───── DATA SECTION

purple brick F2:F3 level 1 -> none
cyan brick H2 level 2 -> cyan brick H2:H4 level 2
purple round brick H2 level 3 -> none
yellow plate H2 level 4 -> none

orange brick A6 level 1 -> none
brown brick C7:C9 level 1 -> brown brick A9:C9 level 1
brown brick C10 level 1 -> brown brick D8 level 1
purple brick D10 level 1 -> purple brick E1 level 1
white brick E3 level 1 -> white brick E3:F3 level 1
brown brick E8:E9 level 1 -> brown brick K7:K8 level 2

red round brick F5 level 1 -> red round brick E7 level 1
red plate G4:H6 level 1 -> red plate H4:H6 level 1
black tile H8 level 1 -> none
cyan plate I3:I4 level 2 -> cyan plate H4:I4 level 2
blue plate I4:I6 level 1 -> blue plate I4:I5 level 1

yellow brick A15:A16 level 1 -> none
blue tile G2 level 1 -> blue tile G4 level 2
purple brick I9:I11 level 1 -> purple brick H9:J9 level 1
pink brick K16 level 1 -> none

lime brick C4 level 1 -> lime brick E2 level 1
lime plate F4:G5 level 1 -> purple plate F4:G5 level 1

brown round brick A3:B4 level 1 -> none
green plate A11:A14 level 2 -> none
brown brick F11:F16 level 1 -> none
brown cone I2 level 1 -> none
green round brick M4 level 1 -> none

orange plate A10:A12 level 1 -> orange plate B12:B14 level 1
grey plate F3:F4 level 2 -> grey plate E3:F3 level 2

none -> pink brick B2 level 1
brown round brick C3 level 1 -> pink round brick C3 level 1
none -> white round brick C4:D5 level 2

──────────

=== TASK INSTRUCTIONS ===
Could you reproduce every line of the listing exactly?

=== RESULT ===
purple brick F2:F3 level 1 -> none
cyan brick H2 level 2 -> cyan brick H2:H4 level 2
purple round brick H2 level 3 -> none
yellow plate H2 level 4 -> none

orange brick A6 level 1 -> none
brown brick C7:C9 level 1 -> brown brick A9:C9 level 1
brown brick C10 level 1 -> brown brick D8 level 1
purple brick D10 level 1 -> purple brick E1 level 1
white brick E3 level 1 -> white brick E3:F3 level 1
brown brick E8:E9 level 1 -> brown brick K7:K8 level 2

red round brick F5 level 1 -> red round brick E7 level 1
red plate G4:H6 level 1 -> red plate H4:H6 level 1
black tile H8 level 1 -> none
cyan plate I3:I4 level 2 -> cyan plate H4:I4 level 2
blue plate I4:I6 level 1 -> blue plate I4:I5 level 1

yellow brick A15:A16 level 1 -> none
blue tile G2 level 1 -> blue tile G4 level 2
purple brick I9:I11 level 1 -> purple brick H9:J9 level 1
pink brick K16 level 1 -> none

lime brick C4 level 1 -> lime brick E2 level 1
lime plate F4:G5 level 1 -> purple plate F4:G5 level 1

brown round brick A3:B4 level 1 -> none
green plate A11:A14 level 2 -> none
brown brick F11:F16 level 1 -> none
brown cone I2 level 1 -> none
green round brick M4 level 1 -> none

orange plate A10:A12 level 1 -> orange plate B12:B14 level 1
grey plate F3:F4 level 2 -> grey plate E3:F3 level 2

none -> pink brick B2 level 1
brown round brick C3 level 1 -> pink round brick C3 level 1
none -> white round brick C4:D5 level 2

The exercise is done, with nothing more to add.